→ **WHAT YOU SHOULD DO**
This exercise asks for every line of the material that includes the word "purple".

→ **SOURCE RECORDS**
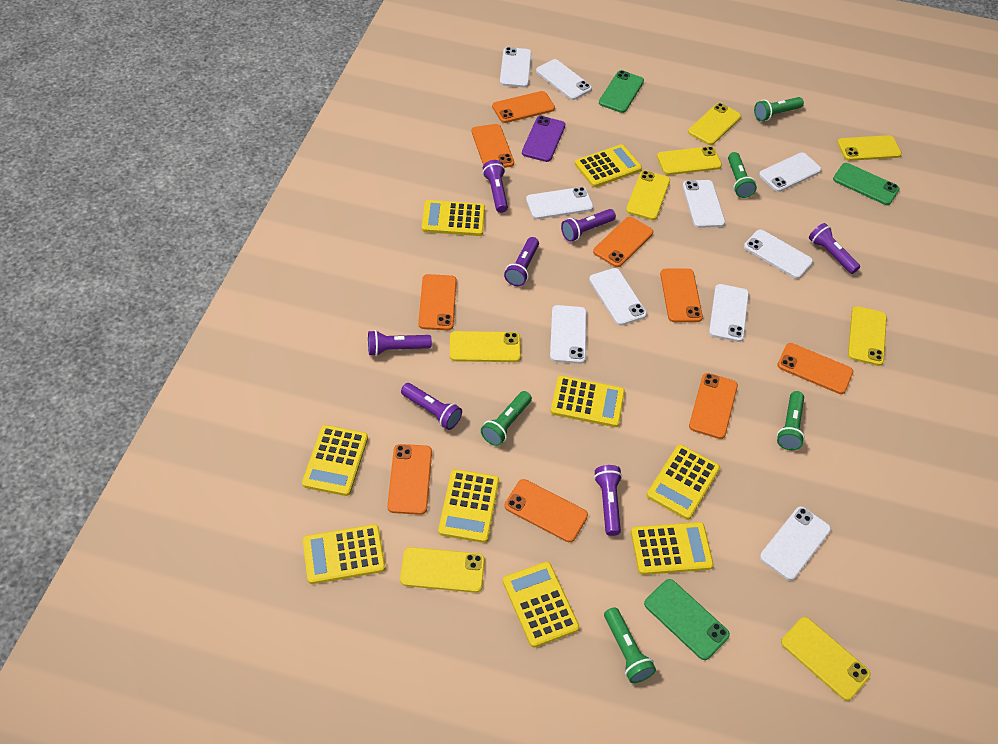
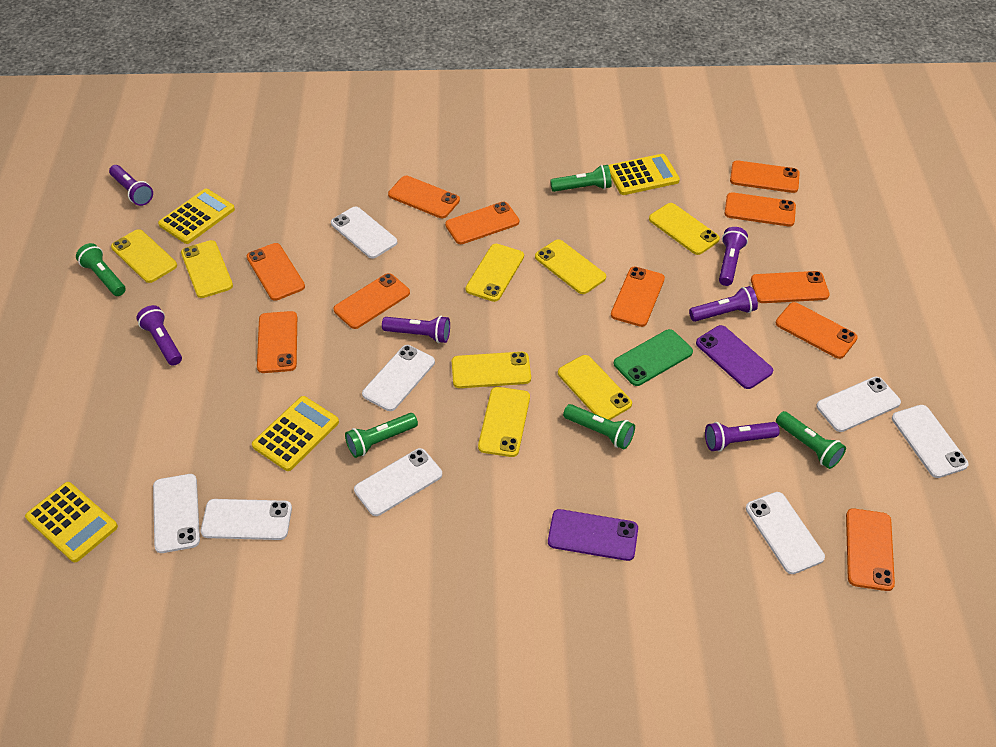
green phone: [599,70,644,113] [644,579,730,660] [833,163,900,205] = 3 -> [614,329,693,386] = 1
orange phone: [387,444,432,515] [418,274,457,330] [472,124,514,168] [492,91,555,123] [505,479,588,542] [593,217,653,267] [660,269,703,322] [689,373,738,439] [777,343,853,394] = 9 -> [247,243,305,301] [257,311,297,373] [334,273,410,329] [388,176,460,218] [445,202,519,244] [611,267,665,327] [724,192,796,227] [730,161,800,193] [751,271,830,303] [776,302,858,359] [846,508,895,591] = 11
purple flashlight: [368,330,432,356] [401,383,462,430] [483,160,508,213] [504,237,539,286] [561,209,616,242] [594,465,622,536] [809,223,860,274] = 7 -> [109,165,153,206] [136,305,182,366] [382,316,450,343] [689,286,758,322] [705,422,780,452] [719,227,748,286] = 6
purple phone: [522,116,565,162] = 1 -> [548,509,638,561] [696,325,773,389] = 2
white phone: [500,47,532,87] [526,187,593,219] [536,59,592,100] [550,305,587,364] [589,268,647,325] [682,180,725,228] [709,284,749,342] [744,230,813,279] [759,153,821,192] [760,507,831,581] = 10 -> [153,474,200,553] [201,499,292,540] [331,207,397,259] [354,448,442,516] [362,345,435,411] [746,492,825,574] [816,377,901,432] [892,405,969,478] = 8
yellow calculator: [302,425,368,496] [303,524,385,584] [422,200,485,236] [438,469,499,543] [503,562,580,648] [551,376,625,427] [575,144,642,187] [631,522,714,575] [647,444,720,520] = 9 -> [25,482,118,562] [158,189,235,244] [252,396,339,471] [608,154,680,195] = 4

→ **WRITTEN ANSWER**
purple flashlight: [368,330,432,356] [401,383,462,430] [483,160,508,213] [504,237,539,286] [561,209,616,242] [594,465,622,536] [809,223,860,274] = 7 -> [109,165,153,206] [136,305,182,366] [382,316,450,343] [689,286,758,322] [705,422,780,452] [719,227,748,286] = 6
purple phone: [522,116,565,162] = 1 -> [548,509,638,561] [696,325,773,389] = 2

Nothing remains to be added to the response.